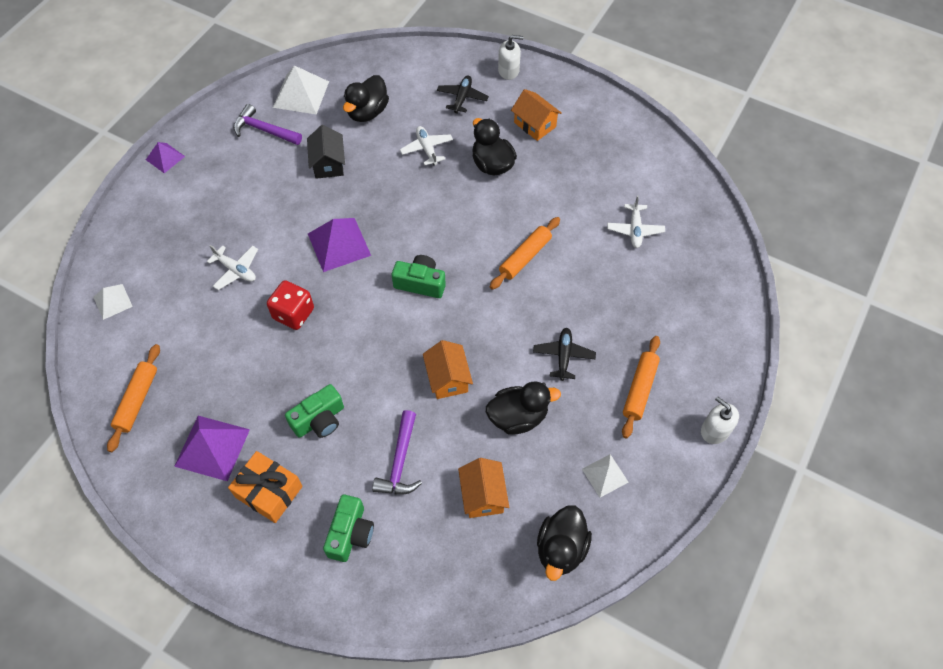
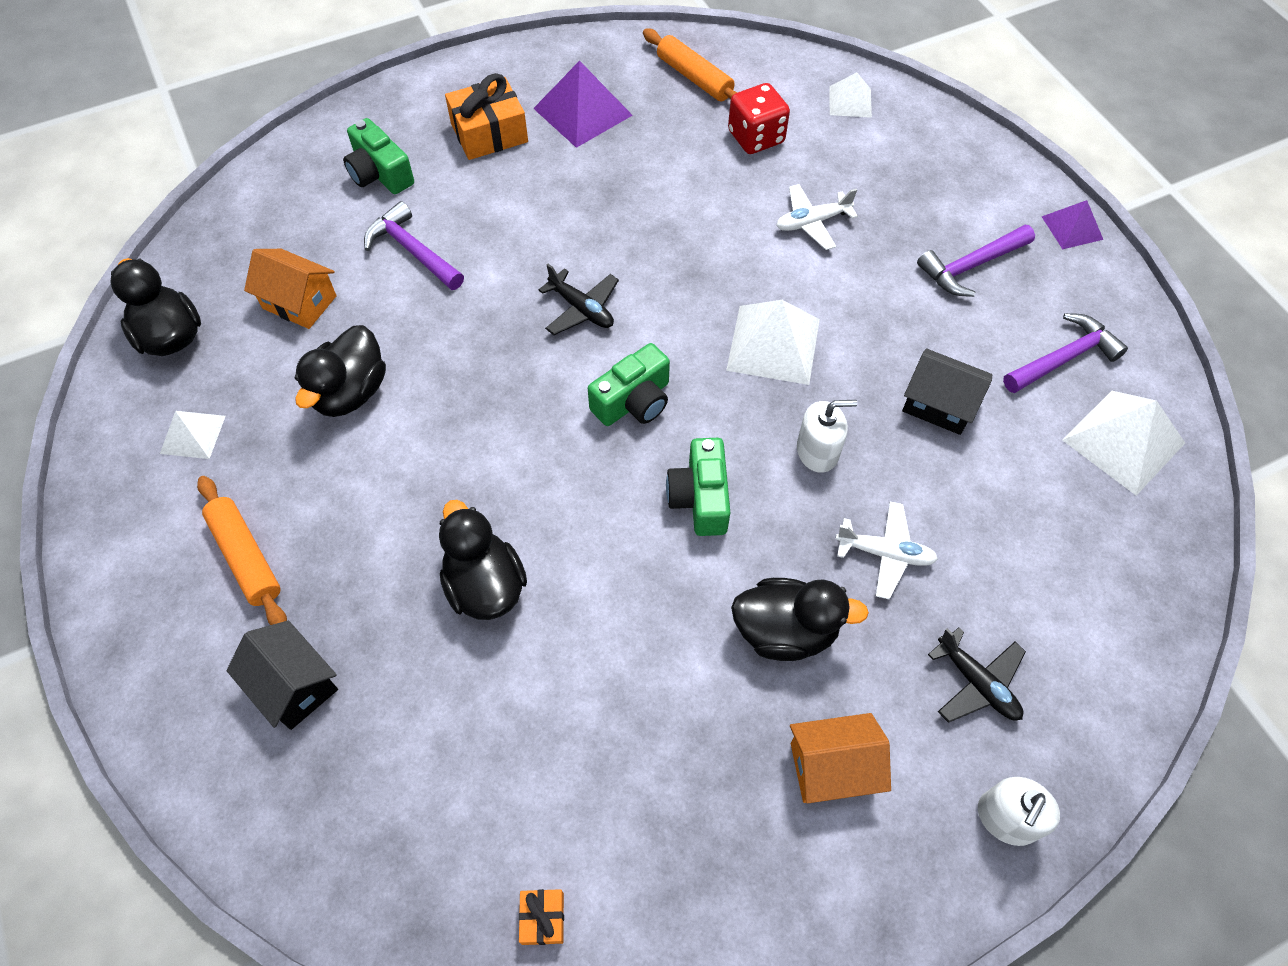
camera: 125 degrees right, 0 degrees up
(223, 187) = (971, 266): none -> purple hammer
(293, 314) = (698, 248): red dice -> red dice (756, 137)
(319, 420) = (531, 207): green camera -> green camera (700, 498)
(339, 244) = (773, 344): purple pyramid -> white pyramid
(367, 112) = (1025, 513): black duck -> black duck (485, 585)
(448, 378) = (469, 351): orange house -> none
(525, 257) = (570, 558): orange rolling pin -> none
(563, 356) = (377, 499): black plane -> black plane (581, 309)
(635, 230) = (486, 764): white plane -> none
(667, 179) = (543, 918): none -> orange gift
(671, 321) = (293, 685): none -> black house
(715, 430) = (105, 606): white soap dispenser -> white soap dispenser (817, 451)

^^^^^^^^^^^^^^^^

**Your goal**
Could you set down the records above word for word, without any of the pictures?

**Solution to this exercise**
camera: 125 degrees right, 0 degrees up
(223, 187) = (971, 266): none -> purple hammer
(293, 314) = (698, 248): red dice -> red dice (756, 137)
(319, 420) = (531, 207): green camera -> green camera (700, 498)
(339, 244) = (773, 344): purple pyramid -> white pyramid
(367, 112) = (1025, 513): black duck -> black duck (485, 585)
(448, 378) = (469, 351): orange house -> none
(525, 257) = (570, 558): orange rolling pin -> none
(563, 356) = (377, 499): black plane -> black plane (581, 309)
(635, 230) = (486, 764): white plane -> none
(667, 179) = (543, 918): none -> orange gift
(671, 321) = (293, 685): none -> black house
(715, 430) = (105, 606): white soap dispenser -> white soap dispenser (817, 451)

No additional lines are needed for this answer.